▶ Instructions for the task
Copy out the entire listing precisely.
---+---
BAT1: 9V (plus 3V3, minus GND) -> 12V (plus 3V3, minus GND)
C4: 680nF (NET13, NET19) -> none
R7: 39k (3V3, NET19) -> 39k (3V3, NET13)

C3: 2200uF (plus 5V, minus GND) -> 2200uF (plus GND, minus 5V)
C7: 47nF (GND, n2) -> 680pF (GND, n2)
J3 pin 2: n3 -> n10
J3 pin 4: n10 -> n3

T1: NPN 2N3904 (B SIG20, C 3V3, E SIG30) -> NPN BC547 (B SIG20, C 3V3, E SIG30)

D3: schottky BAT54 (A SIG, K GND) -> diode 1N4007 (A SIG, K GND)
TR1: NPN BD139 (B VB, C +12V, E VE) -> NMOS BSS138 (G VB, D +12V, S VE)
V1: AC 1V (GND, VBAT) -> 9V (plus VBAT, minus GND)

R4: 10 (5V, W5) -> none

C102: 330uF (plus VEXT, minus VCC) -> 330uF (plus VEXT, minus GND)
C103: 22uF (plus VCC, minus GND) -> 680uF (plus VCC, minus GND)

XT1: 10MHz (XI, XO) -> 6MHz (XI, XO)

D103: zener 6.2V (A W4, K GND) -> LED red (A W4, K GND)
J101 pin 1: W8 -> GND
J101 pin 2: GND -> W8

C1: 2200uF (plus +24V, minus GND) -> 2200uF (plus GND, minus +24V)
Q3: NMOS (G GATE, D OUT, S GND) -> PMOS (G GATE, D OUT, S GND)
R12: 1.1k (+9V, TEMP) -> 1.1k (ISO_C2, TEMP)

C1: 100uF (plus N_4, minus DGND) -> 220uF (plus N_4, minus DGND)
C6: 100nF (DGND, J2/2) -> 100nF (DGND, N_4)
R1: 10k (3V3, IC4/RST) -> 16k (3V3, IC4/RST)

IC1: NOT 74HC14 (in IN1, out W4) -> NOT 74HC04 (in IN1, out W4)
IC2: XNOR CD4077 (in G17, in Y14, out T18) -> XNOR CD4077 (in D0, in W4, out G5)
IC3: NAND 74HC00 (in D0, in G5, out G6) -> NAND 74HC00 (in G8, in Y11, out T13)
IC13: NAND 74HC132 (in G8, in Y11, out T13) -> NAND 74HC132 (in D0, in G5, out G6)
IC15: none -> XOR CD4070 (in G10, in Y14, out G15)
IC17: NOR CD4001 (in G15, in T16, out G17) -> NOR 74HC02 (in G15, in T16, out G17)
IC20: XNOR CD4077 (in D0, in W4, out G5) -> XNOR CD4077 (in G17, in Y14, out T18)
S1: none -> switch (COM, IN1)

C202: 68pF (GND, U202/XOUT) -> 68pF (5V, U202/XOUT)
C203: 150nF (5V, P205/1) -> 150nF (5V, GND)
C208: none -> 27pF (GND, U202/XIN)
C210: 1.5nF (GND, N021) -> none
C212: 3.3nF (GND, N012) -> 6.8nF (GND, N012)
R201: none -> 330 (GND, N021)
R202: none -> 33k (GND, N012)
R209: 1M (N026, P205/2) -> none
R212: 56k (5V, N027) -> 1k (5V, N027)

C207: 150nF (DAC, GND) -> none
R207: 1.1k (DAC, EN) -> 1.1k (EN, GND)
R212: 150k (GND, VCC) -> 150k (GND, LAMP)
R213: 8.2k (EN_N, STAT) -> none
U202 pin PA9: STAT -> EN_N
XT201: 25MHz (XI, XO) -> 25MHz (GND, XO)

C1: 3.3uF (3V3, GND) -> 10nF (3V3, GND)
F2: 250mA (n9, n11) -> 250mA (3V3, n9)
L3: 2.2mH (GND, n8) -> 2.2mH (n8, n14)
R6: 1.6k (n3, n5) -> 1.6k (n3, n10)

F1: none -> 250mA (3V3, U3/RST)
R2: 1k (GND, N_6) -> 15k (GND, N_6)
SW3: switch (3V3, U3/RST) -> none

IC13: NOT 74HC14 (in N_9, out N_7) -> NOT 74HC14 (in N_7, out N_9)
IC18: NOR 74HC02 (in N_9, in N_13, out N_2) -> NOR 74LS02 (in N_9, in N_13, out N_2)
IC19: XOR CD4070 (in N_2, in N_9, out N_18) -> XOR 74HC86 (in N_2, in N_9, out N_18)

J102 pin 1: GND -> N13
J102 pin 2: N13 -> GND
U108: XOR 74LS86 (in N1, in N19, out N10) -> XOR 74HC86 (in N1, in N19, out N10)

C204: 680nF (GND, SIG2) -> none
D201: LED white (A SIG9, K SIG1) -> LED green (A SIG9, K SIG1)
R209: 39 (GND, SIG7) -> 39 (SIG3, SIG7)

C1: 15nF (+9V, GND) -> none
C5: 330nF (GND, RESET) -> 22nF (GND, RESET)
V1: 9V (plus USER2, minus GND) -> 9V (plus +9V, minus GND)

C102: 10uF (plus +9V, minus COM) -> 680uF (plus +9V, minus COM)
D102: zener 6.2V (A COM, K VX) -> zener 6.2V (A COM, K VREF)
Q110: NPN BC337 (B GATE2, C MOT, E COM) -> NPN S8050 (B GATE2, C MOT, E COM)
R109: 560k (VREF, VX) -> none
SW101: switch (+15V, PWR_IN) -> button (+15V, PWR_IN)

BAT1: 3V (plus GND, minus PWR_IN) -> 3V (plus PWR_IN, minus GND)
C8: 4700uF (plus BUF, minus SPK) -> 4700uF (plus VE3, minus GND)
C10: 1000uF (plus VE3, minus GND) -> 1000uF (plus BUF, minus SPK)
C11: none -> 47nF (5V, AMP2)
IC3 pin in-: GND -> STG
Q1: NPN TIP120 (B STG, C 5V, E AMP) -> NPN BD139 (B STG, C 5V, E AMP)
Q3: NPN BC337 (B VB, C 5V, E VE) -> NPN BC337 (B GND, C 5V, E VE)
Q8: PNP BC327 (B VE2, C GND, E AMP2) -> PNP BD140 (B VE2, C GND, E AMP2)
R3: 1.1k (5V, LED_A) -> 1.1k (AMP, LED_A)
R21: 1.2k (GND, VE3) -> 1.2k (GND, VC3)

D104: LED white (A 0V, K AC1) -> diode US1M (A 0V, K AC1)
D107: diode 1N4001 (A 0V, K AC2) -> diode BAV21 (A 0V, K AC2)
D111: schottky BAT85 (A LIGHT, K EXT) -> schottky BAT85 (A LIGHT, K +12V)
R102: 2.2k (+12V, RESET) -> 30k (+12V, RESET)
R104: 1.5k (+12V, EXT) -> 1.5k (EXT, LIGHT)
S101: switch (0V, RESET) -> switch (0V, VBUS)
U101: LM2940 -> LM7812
---+---
▶ Solved problem
BAT1: 9V (plus 3V3, minus GND) -> 12V (plus 3V3, minus GND)
C4: 680nF (NET13, NET19) -> none
R7: 39k (3V3, NET19) -> 39k (3V3, NET13)

C3: 2200uF (plus 5V, minus GND) -> 2200uF (plus GND, minus 5V)
C7: 47nF (GND, n2) -> 680pF (GND, n2)
J3 pin 2: n3 -> n10
J3 pin 4: n10 -> n3

T1: NPN 2N3904 (B SIG20, C 3V3, E SIG30) -> NPN BC547 (B SIG20, C 3V3, E SIG30)

D3: schottky BAT54 (A SIG, K GND) -> diode 1N4007 (A SIG, K GND)
TR1: NPN BD139 (B VB, C +12V, E VE) -> NMOS BSS138 (G VB, D +12V, S VE)
V1: AC 1V (GND, VBAT) -> 9V (plus VBAT, minus GND)

R4: 10 (5V, W5) -> none

C102: 330uF (plus VEXT, minus VCC) -> 330uF (plus VEXT, minus GND)
C103: 22uF (plus VCC, minus GND) -> 680uF (plus VCC, minus GND)

XT1: 10MHz (XI, XO) -> 6MHz (XI, XO)

D103: zener 6.2V (A W4, K GND) -> LED red (A W4, K GND)
J101 pin 1: W8 -> GND
J101 pin 2: GND -> W8

C1: 2200uF (plus +24V, minus GND) -> 2200uF (plus GND, minus +24V)
Q3: NMOS (G GATE, D OUT, S GND) -> PMOS (G GATE, D OUT, S GND)
R12: 1.1k (+9V, TEMP) -> 1.1k (ISO_C2, TEMP)

C1: 100uF (plus N_4, minus DGND) -> 220uF (plus N_4, minus DGND)
C6: 100nF (DGND, J2/2) -> 100nF (DGND, N_4)
R1: 10k (3V3, IC4/RST) -> 16k (3V3, IC4/RST)

IC1: NOT 74HC14 (in IN1, out W4) -> NOT 74HC04 (in IN1, out W4)
IC2: XNOR CD4077 (in G17, in Y14, out T18) -> XNOR CD4077 (in D0, in W4, out G5)
IC3: NAND 74HC00 (in D0, in G5, out G6) -> NAND 74HC00 (in G8, in Y11, out T13)
IC13: NAND 74HC132 (in G8, in Y11, out T13) -> NAND 74HC132 (in D0, in G5, out G6)
IC15: none -> XOR CD4070 (in G10, in Y14, out G15)
IC17: NOR CD4001 (in G15, in T16, out G17) -> NOR 74HC02 (in G15, in T16, out G17)
IC20: XNOR CD4077 (in D0, in W4, out G5) -> XNOR CD4077 (in G17, in Y14, out T18)
S1: none -> switch (COM, IN1)

C202: 68pF (GND, U202/XOUT) -> 68pF (5V, U202/XOUT)
C203: 150nF (5V, P205/1) -> 150nF (5V, GND)
C208: none -> 27pF (GND, U202/XIN)
C210: 1.5nF (GND, N021) -> none
C212: 3.3nF (GND, N012) -> 6.8nF (GND, N012)
R201: none -> 330 (GND, N021)
R202: none -> 33k (GND, N012)
R209: 1M (N026, P205/2) -> none
R212: 56k (5V, N027) -> 1k (5V, N027)

C207: 150nF (DAC, GND) -> none
R207: 1.1k (DAC, EN) -> 1.1k (EN, GND)
R212: 150k (GND, VCC) -> 150k (GND, LAMP)
R213: 8.2k (EN_N, STAT) -> none
U202 pin PA9: STAT -> EN_N
XT201: 25MHz (XI, XO) -> 25MHz (GND, XO)

C1: 3.3uF (3V3, GND) -> 10nF (3V3, GND)
F2: 250mA (n9, n11) -> 250mA (3V3, n9)
L3: 2.2mH (GND, n8) -> 2.2mH (n8, n14)
R6: 1.6k (n3, n5) -> 1.6k (n3, n10)

F1: none -> 250mA (3V3, U3/RST)
R2: 1k (GND, N_6) -> 15k (GND, N_6)
SW3: switch (3V3, U3/RST) -> none

IC13: NOT 74HC14 (in N_9, out N_7) -> NOT 74HC14 (in N_7, out N_9)
IC18: NOR 74HC02 (in N_9, in N_13, out N_2) -> NOR 74LS02 (in N_9, in N_13, out N_2)
IC19: XOR CD4070 (in N_2, in N_9, out N_18) -> XOR 74HC86 (in N_2, in N_9, out N_18)

J102 pin 1: GND -> N13
J102 pin 2: N13 -> GND
U108: XOR 74LS86 (in N1, in N19, out N10) -> XOR 74HC86 (in N1, in N19, out N10)

C204: 680nF (GND, SIG2) -> none
D201: LED white (A SIG9, K SIG1) -> LED green (A SIG9, K SIG1)
R209: 39 (GND, SIG7) -> 39 (SIG3, SIG7)

C1: 15nF (+9V, GND) -> none
C5: 330nF (GND, RESET) -> 22nF (GND, RESET)
V1: 9V (plus USER2, minus GND) -> 9V (plus +9V, minus GND)

C102: 10uF (plus +9V, minus COM) -> 680uF (plus +9V, minus COM)
D102: zener 6.2V (A COM, K VX) -> zener 6.2V (A COM, K VREF)
Q110: NPN BC337 (B GATE2, C MOT, E COM) -> NPN S8050 (B GATE2, C MOT, E COM)
R109: 560k (VREF, VX) -> none
SW101: switch (+15V, PWR_IN) -> button (+15V, PWR_IN)

BAT1: 3V (plus GND, minus PWR_IN) -> 3V (plus PWR_IN, minus GND)
C8: 4700uF (plus BUF, minus SPK) -> 4700uF (plus VE3, minus GND)
C10: 1000uF (plus VE3, minus GND) -> 1000uF (plus BUF, minus SPK)
C11: none -> 47nF (5V, AMP2)
IC3 pin in-: GND -> STG
Q1: NPN TIP120 (B STG, C 5V, E AMP) -> NPN BD139 (B STG, C 5V, E AMP)
Q3: NPN BC337 (B VB, C 5V, E VE) -> NPN BC337 (B GND, C 5V, E VE)
Q8: PNP BC327 (B VE2, C GND, E AMP2) -> PNP BD140 (B VE2, C GND, E AMP2)
R3: 1.1k (5V, LED_A) -> 1.1k (AMP, LED_A)
R21: 1.2k (GND, VE3) -> 1.2k (GND, VC3)

D104: LED white (A 0V, K AC1) -> diode US1M (A 0V, K AC1)
D107: diode 1N4001 (A 0V, K AC2) -> diode BAV21 (A 0V, K AC2)
D111: schottky BAT85 (A LIGHT, K EXT) -> schottky BAT85 (A LIGHT, K +12V)
R102: 2.2k (+12V, RESET) -> 30k (+12V, RESET)
R104: 1.5k (+12V, EXT) -> 1.5k (EXT, LIGHT)
S101: switch (0V, RESET) -> switch (0V, VBUS)
U101: LM2940 -> LM7812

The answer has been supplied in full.